- [Assignment]: If you see a picture in the data below, omit it and copy the rest exactly.

- [Entries provided]:
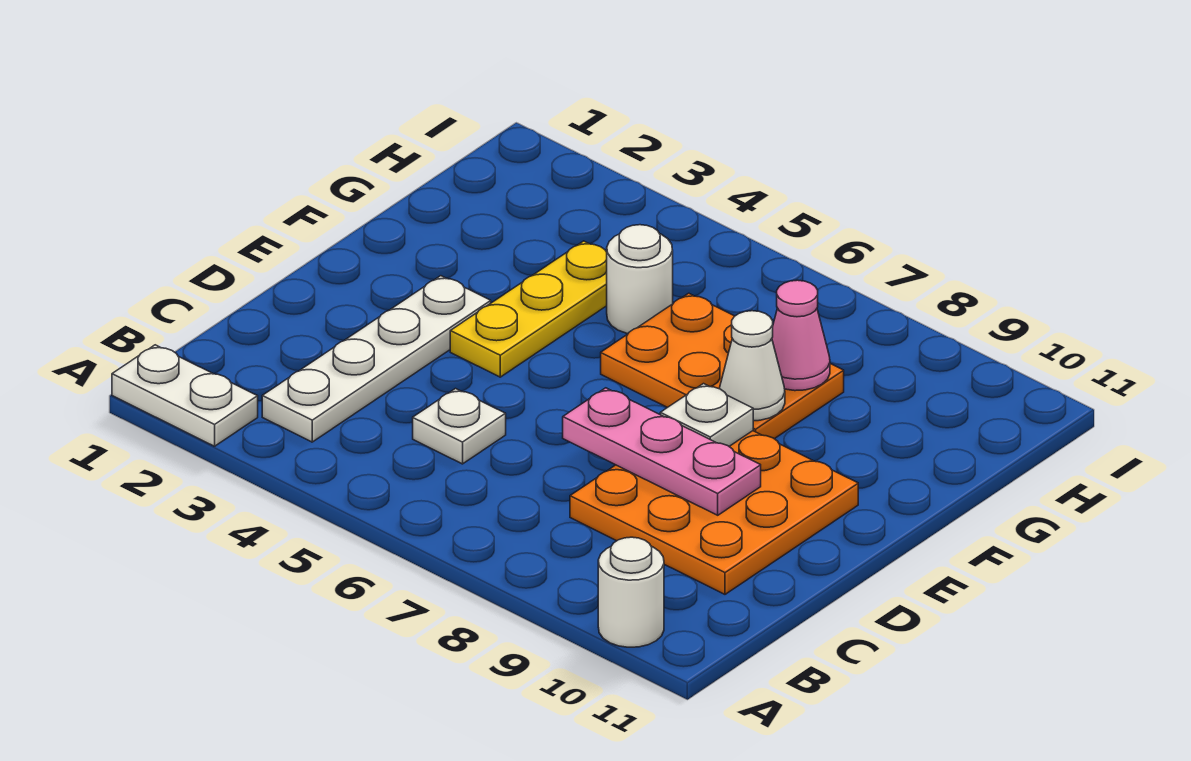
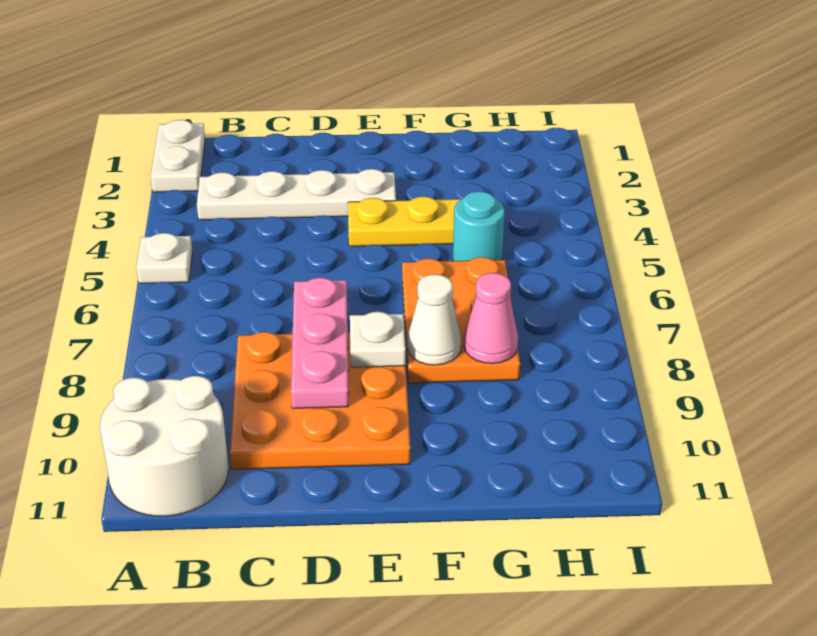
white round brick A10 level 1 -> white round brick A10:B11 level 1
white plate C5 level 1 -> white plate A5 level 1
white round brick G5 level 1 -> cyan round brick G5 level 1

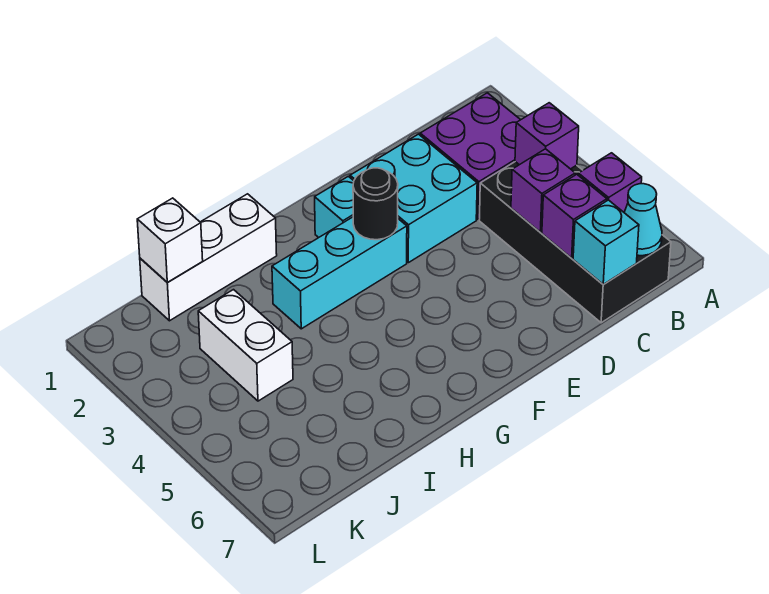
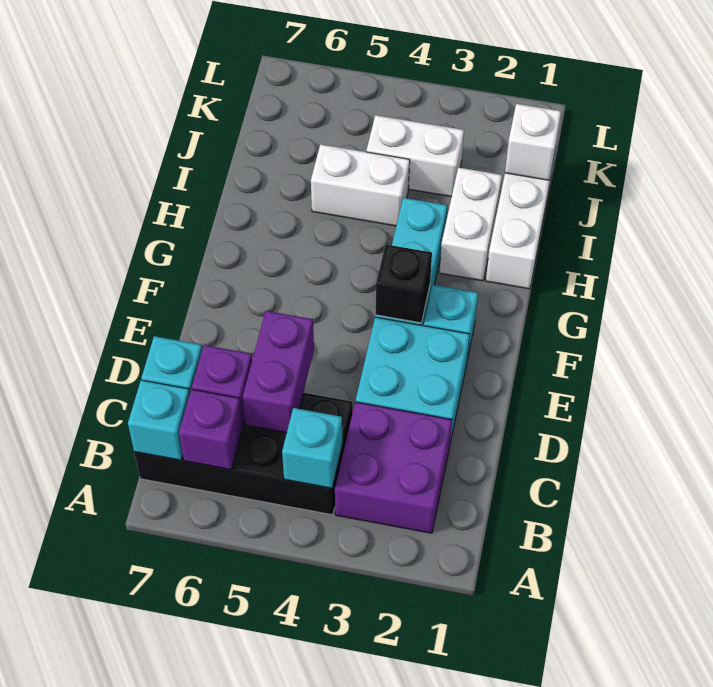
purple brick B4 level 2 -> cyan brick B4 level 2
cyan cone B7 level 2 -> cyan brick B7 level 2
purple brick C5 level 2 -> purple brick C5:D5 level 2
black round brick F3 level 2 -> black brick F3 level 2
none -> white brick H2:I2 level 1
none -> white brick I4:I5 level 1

- [Solution to this task]:
white round brick A10 level 1 -> white round brick A10:B11 level 1
white plate C5 level 1 -> white plate A5 level 1
white round brick G5 level 1 -> cyan round brick G5 level 1

purple brick B4 level 2 -> cyan brick B4 level 2
cyan cone B7 level 2 -> cyan brick B7 level 2
purple brick C5 level 2 -> purple brick C5:D5 level 2
black round brick F3 level 2 -> black brick F3 level 2
none -> white brick H2:I2 level 1
none -> white brick I4:I5 level 1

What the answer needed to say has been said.